Source data »
▬▬▬▬▬▬▬▬▬▬
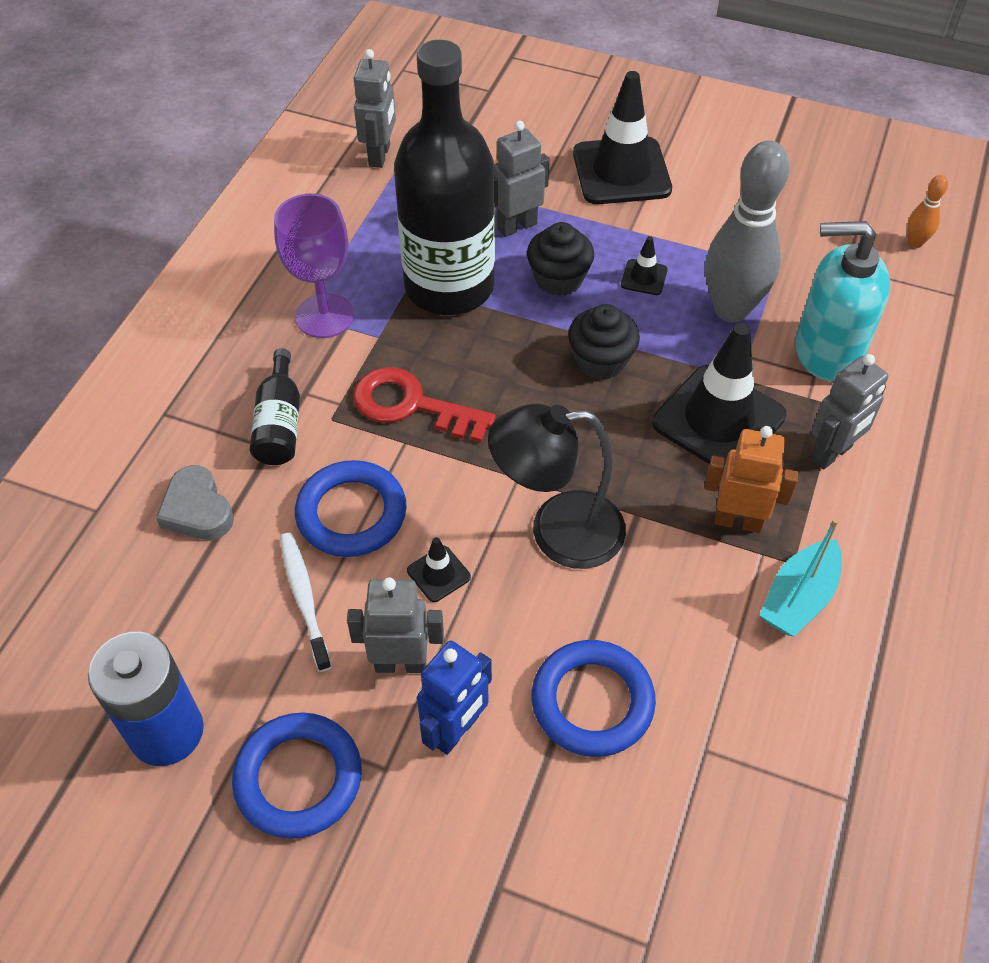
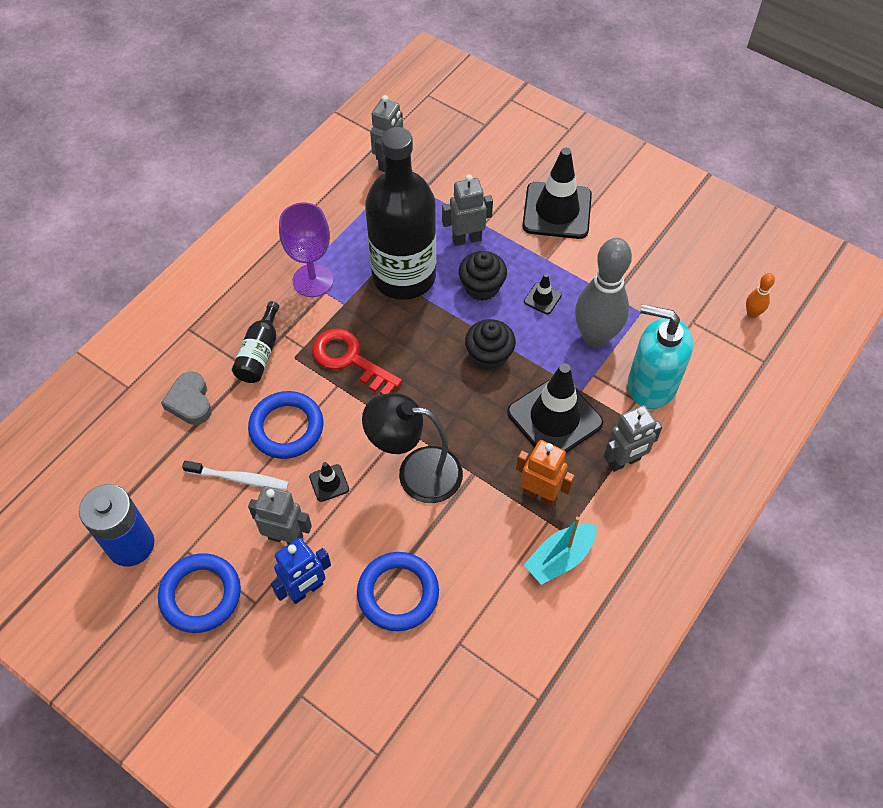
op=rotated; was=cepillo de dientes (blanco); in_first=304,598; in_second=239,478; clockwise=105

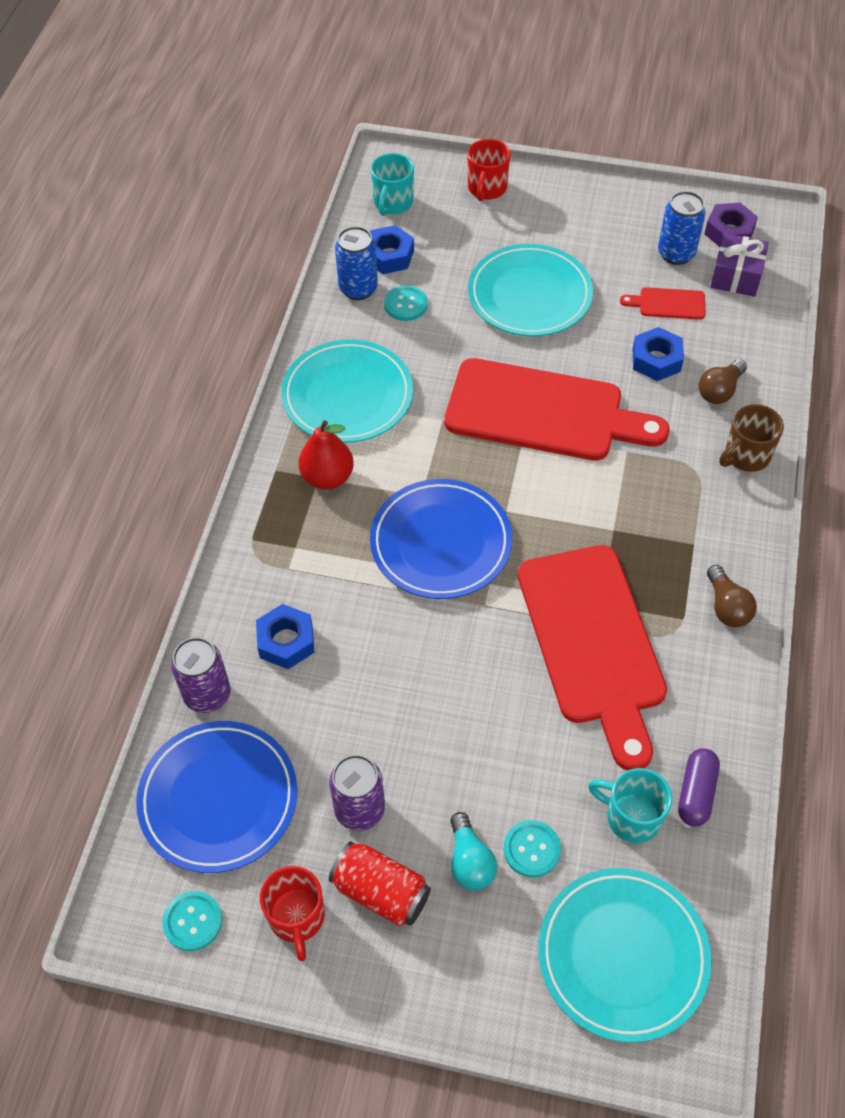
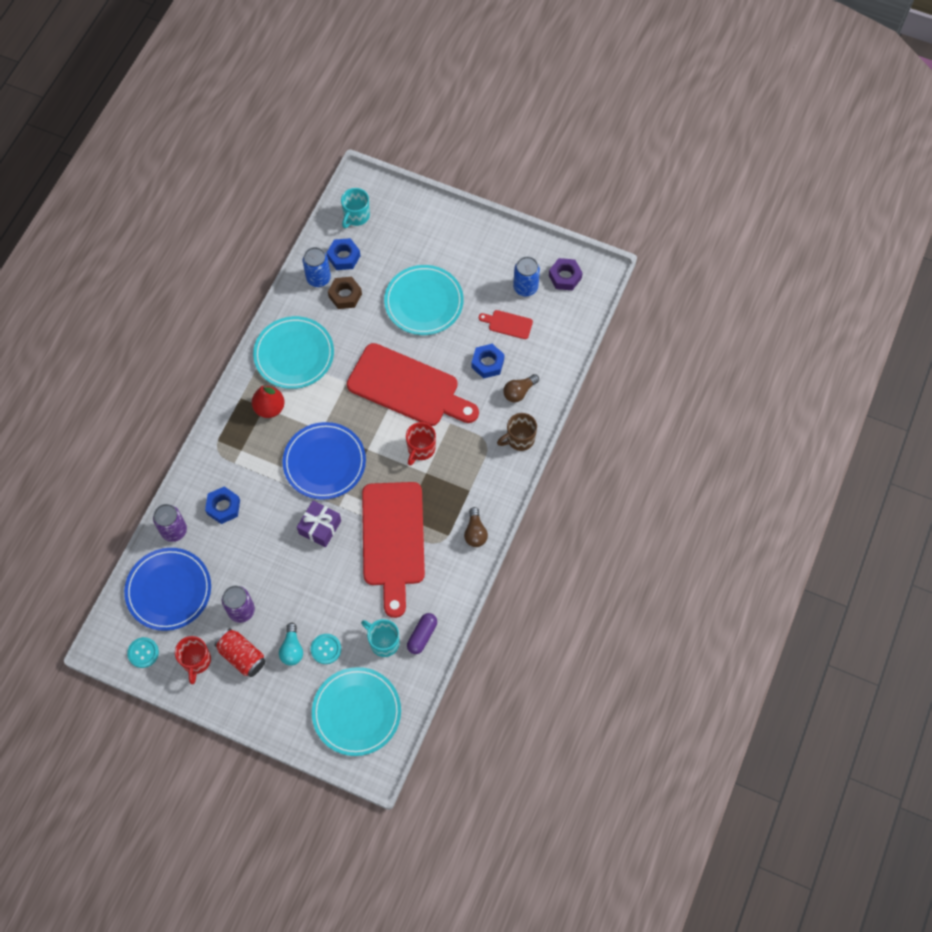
op=shifted; was=taza (rojo); in_first=486,189; in_second=421,449
op=shifted; was=regalo (morado); in_first=736,276; in_second=320,527
op=swapped; was=botón (turquesa); now=tuerca (marrón); in_first=405,304; in_second=345,295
▬▬▬▬▬▬▬▬▬▬
About this task » With the images omitted, return the full material exactly.

Reply »
op=rotated; was=cepillo de dientes (blanco); in_first=304,598; in_second=239,478; clockwise=105

op=shifted; was=taza (rojo); in_first=486,189; in_second=421,449
op=shifted; was=regalo (morado); in_first=736,276; in_second=320,527
op=swapped; was=botón (turquesa); now=tuerca (marrón); in_first=405,304; in_second=345,295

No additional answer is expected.